(Collection entries)
#####
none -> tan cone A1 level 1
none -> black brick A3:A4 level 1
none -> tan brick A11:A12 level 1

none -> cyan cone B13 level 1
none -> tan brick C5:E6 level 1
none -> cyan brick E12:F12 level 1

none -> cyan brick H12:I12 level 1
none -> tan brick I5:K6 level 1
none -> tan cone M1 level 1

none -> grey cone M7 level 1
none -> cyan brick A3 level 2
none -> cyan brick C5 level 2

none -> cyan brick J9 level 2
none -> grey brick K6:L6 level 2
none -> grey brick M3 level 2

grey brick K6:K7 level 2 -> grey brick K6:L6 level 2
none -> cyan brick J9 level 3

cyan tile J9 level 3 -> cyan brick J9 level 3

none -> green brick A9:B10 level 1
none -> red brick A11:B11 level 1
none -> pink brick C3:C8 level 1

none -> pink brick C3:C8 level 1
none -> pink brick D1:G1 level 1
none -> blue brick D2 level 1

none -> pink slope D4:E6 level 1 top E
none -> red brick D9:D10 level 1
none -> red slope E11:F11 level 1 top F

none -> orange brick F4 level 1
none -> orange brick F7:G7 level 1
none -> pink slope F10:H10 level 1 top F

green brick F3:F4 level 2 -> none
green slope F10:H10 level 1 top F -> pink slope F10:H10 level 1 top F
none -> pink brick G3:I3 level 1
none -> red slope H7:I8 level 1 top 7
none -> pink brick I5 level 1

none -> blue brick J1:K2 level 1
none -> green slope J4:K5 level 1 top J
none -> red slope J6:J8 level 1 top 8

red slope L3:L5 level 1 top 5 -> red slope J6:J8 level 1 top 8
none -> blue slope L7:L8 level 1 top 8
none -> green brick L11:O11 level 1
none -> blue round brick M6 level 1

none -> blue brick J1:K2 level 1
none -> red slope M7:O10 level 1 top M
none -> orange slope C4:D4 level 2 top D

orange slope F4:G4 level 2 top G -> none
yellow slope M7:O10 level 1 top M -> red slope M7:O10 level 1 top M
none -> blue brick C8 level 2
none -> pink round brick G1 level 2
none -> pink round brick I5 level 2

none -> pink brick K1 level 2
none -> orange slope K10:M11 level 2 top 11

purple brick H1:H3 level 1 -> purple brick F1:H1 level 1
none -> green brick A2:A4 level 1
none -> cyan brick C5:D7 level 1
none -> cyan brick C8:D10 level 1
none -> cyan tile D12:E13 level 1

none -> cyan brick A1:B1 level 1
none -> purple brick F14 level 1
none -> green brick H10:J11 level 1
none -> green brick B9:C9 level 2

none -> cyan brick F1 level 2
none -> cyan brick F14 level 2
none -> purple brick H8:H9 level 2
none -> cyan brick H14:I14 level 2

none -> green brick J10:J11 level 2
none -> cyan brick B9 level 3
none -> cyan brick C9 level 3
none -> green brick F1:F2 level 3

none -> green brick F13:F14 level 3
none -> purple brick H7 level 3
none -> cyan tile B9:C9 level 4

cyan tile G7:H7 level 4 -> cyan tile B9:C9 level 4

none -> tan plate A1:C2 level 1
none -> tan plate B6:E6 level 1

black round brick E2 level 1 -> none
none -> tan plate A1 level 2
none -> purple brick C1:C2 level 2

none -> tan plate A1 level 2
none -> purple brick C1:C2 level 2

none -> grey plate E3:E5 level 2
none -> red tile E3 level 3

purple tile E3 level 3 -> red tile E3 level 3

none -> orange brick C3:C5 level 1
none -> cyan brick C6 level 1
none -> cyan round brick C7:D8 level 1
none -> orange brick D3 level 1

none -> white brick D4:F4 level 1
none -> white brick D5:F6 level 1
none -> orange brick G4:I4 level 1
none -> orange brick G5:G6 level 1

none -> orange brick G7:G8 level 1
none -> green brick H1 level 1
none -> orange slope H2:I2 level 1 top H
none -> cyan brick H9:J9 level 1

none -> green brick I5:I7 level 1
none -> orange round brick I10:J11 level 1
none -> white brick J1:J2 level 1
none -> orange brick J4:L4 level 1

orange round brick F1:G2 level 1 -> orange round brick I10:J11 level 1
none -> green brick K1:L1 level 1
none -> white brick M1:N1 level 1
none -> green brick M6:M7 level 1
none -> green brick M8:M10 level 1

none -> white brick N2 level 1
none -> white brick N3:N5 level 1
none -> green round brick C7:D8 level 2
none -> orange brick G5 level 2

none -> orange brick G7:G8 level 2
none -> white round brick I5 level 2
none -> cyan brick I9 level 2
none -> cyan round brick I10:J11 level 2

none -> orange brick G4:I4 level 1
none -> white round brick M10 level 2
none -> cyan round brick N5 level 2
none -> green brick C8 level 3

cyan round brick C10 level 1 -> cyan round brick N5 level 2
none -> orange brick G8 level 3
#####
* [WHAT YOU ARE ASKED TO DO]
Return each line from the data where the string "white" can be found.

* [THE COMPLETED TASK]
none -> white brick D4:F4 level 1
none -> white brick D5:F6 level 1
none -> white brick J1:J2 level 1
none -> white brick M1:N1 level 1
none -> white brick N2 level 1
none -> white brick N3:N5 level 1
none -> white round brick I5 level 2
none -> white round brick M10 level 2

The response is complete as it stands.